**WHAT IS EXPECTED:** Copy the result of filtering the entries below for lines that include the string "turquoise".
=====
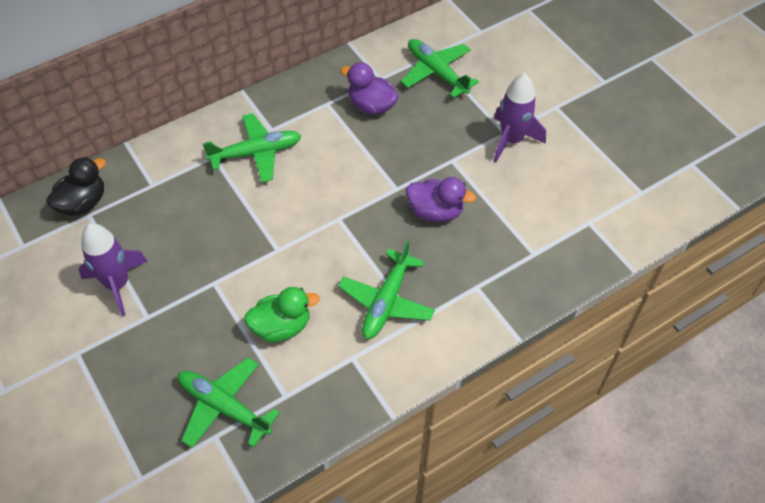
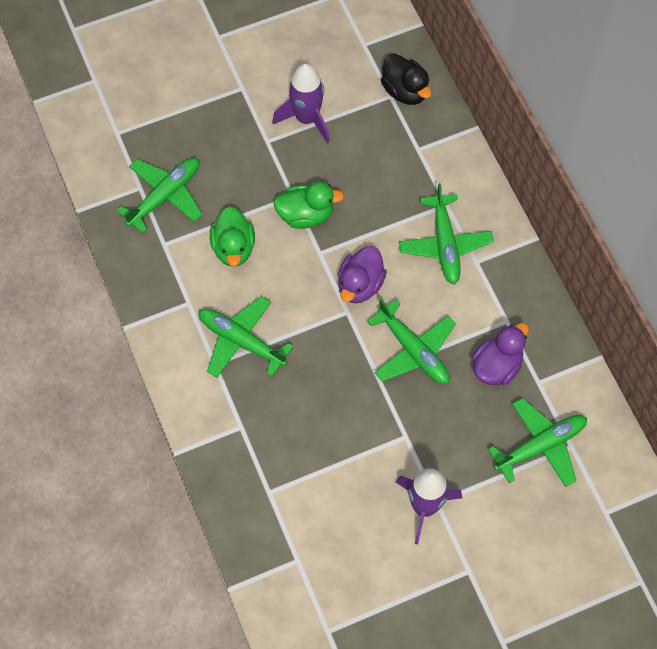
camera: 100 degrees right, 10 degrees up
(235, 268) = (306, 215): none -> green duck
(368, 164) = (413, 350): none -> green plane
(435, 211) = (339, 406): purple duck -> purple duck (360, 285)

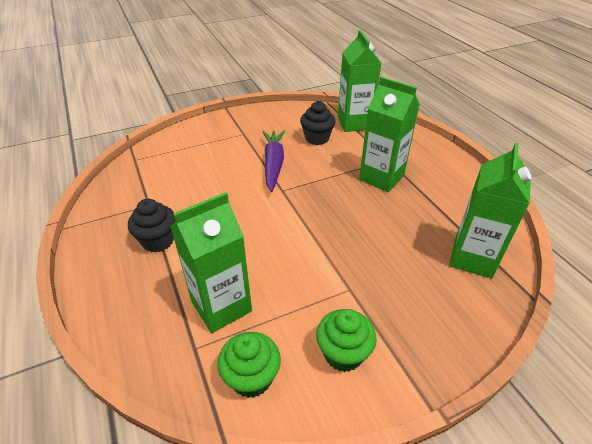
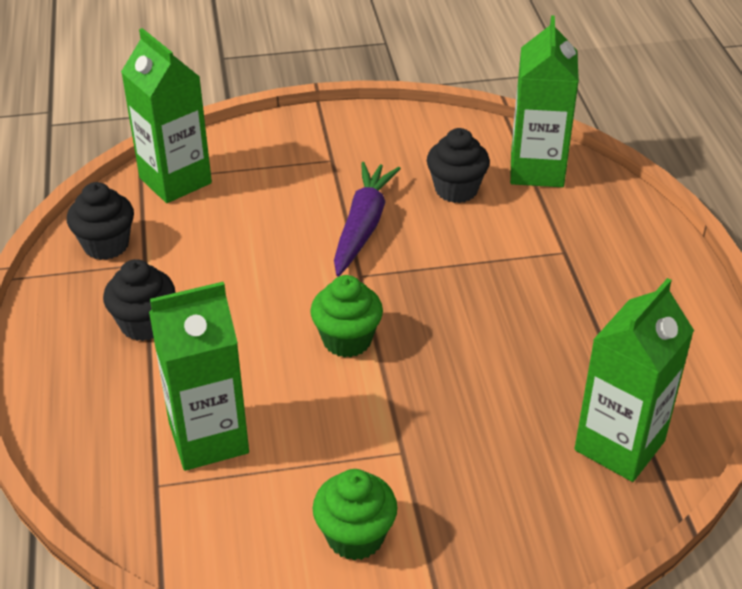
camera: 15 degrees right, 0 degrees up
(121, 198) = (106, 245): none -> black cupcake
(251, 378) = (220, 538): green cupcake -> green cupcake (347, 340)
(381, 178) = (536, 283): green carton -> green carton (175, 180)

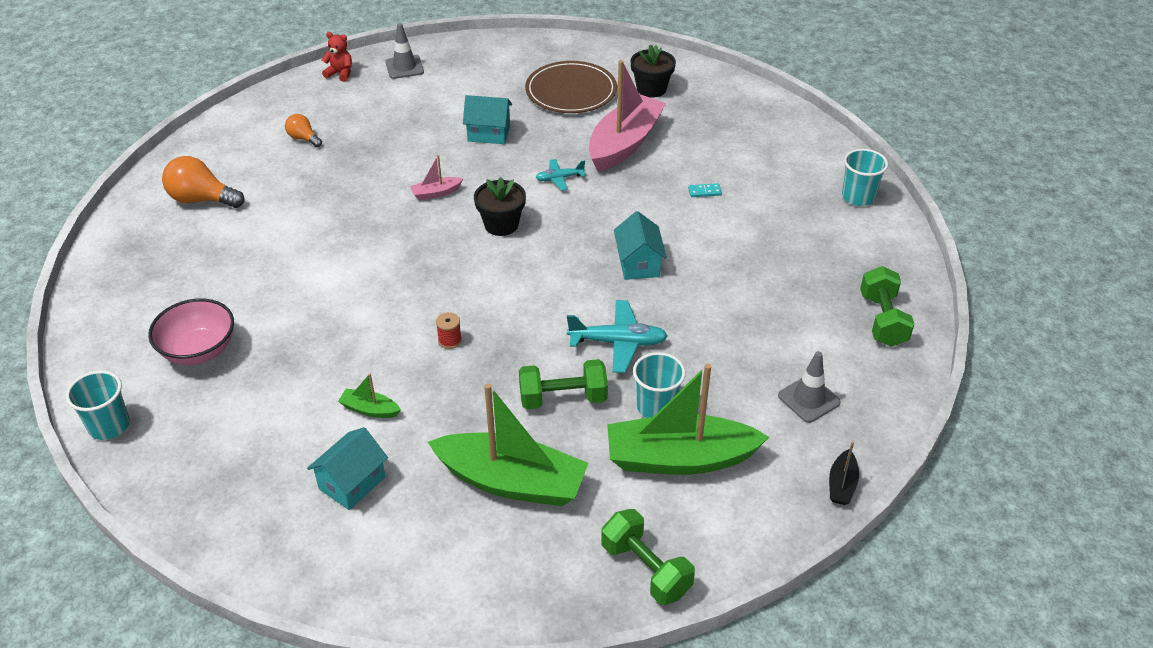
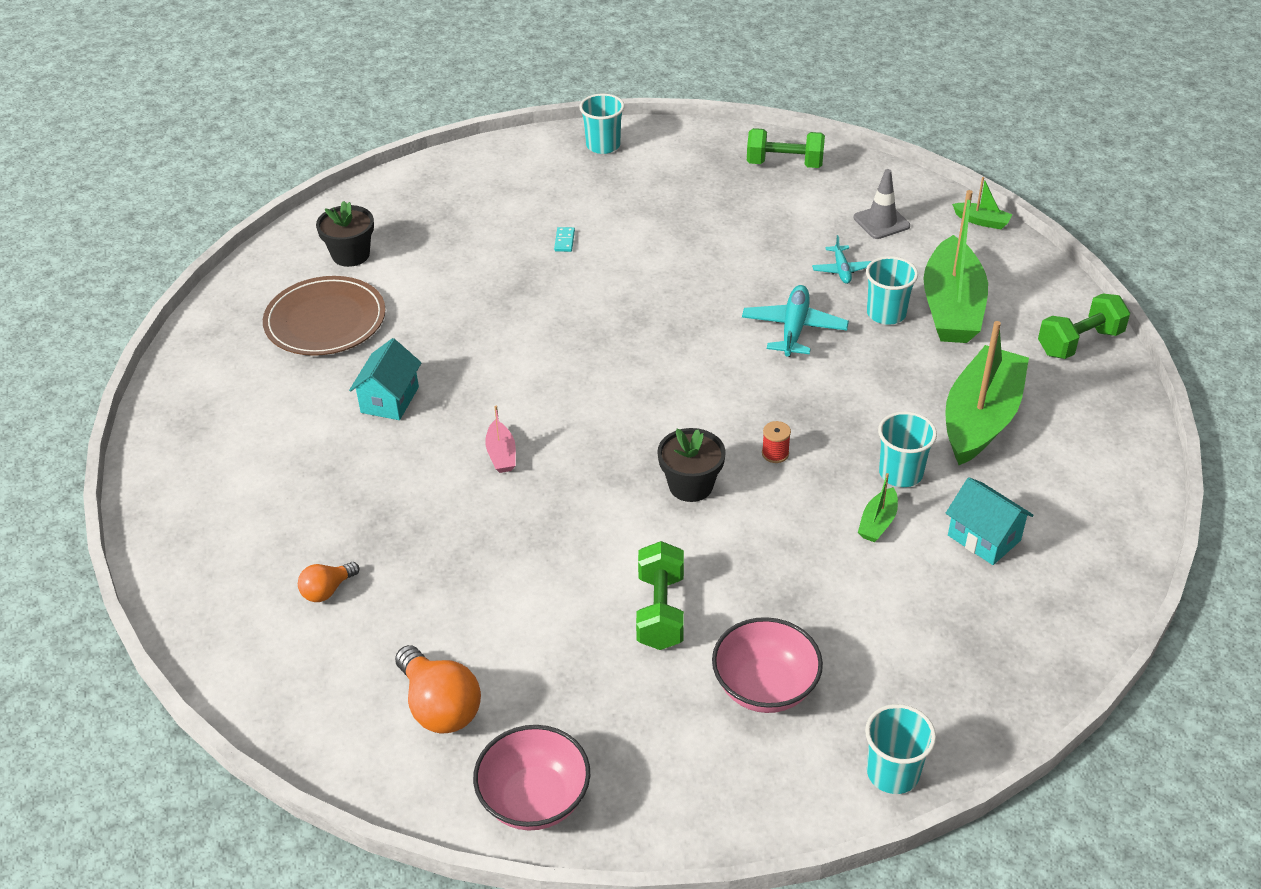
camera: 80 degrees left, 0 degrees up
(121, 249) = (534, 799): none -> pink bowl
(202, 199) = (440, 706): orange light bulb -> orange light bulb turned 60 degrees counterclockwise
(340, 74) = (170, 549): red teddy bear -> none
(404, 67) = (188, 476): grey traffic cone -> none
(431, 423) = (900, 473): none -> turquoise cup
(501, 224) = (580, 400): black flower pot -> black flower pot (690, 485)
(559, 178) = (506, 346): turquoise plane -> turquoise plane (841, 270)
(563, 398) = (870, 374): green dumbbell -> green dumbbell (660, 611)
(624, 144) = (455, 288): pink boat -> none
(638, 264) = (675, 301): turquoise house -> none
(842, 484) = (981, 221): black boat -> green boat

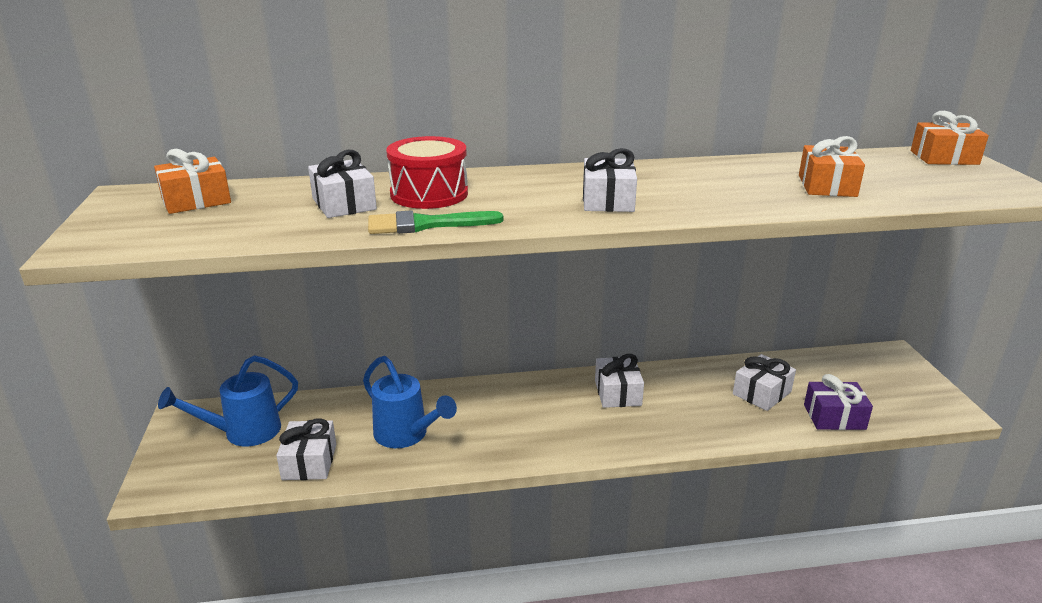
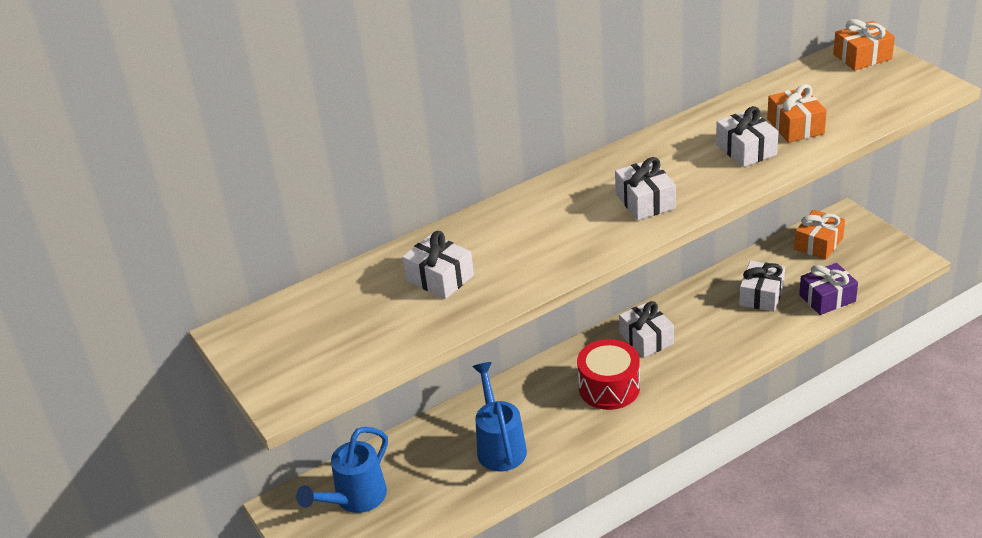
camera: 20 degrees left, 10 degrees up
(196, 200) = (308, 318): orange gift -> orange gift (818, 244)
(309, 462) = (439, 501): white gift -> white gift (746, 150)
(406, 435) = (500, 446): blue watering can -> blue watering can turned 120 degrees counterclockwise
(425, 225) = (530, 279): green brush -> none
(429, 194) = (497, 241): red drum -> red drum (609, 387)

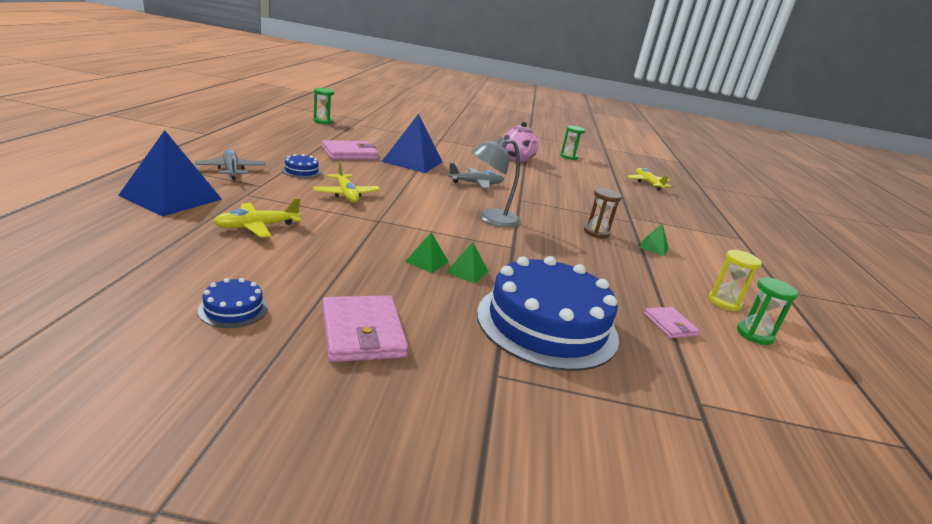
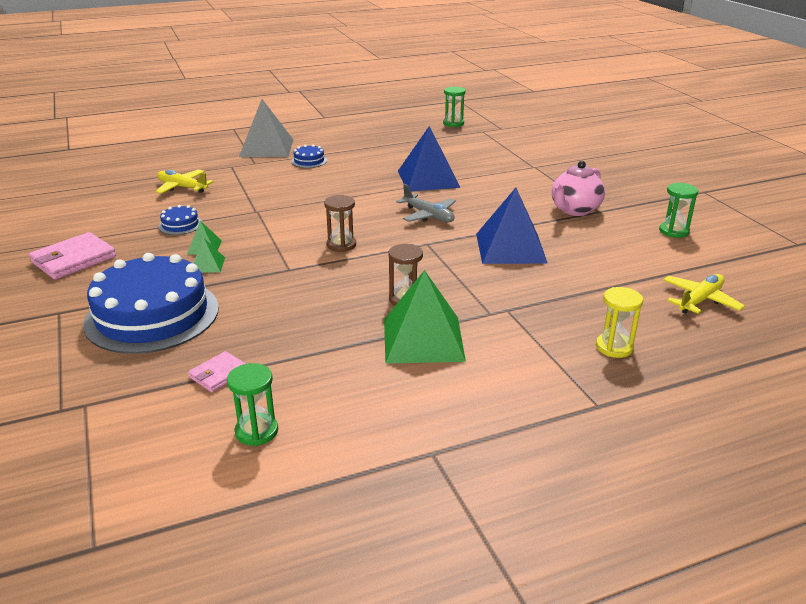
camera: 65 degrees right, 5 degrees up
(171, 197) = (191, 155): blue pyramid -> blue pyramid (510, 248)
(231, 170) = (266, 148): grey plane -> grey pyramid
(233, 309) = (67, 221): blue cake -> blue cake (180, 225)
(346, 194) = (289, 187): yellow plane -> none
(349, 153) = (389, 157): pink wallet -> none
(491, 219) = (341, 245): grey lamp -> brown hourglass
(653, 247) = (423, 339): green pyramid -> green pyramid, size x2.20
(724, 302) = (321, 404): yellow hourglass -> yellow hourglass (614, 347)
=====
**EXERCISE OUTPUT:**
(431, 423) = (900, 473): none -> turquoise cup
(559, 178) = (506, 346): turquoise plane -> turquoise plane (841, 270)
(638, 264) = (675, 301): turquoise house -> none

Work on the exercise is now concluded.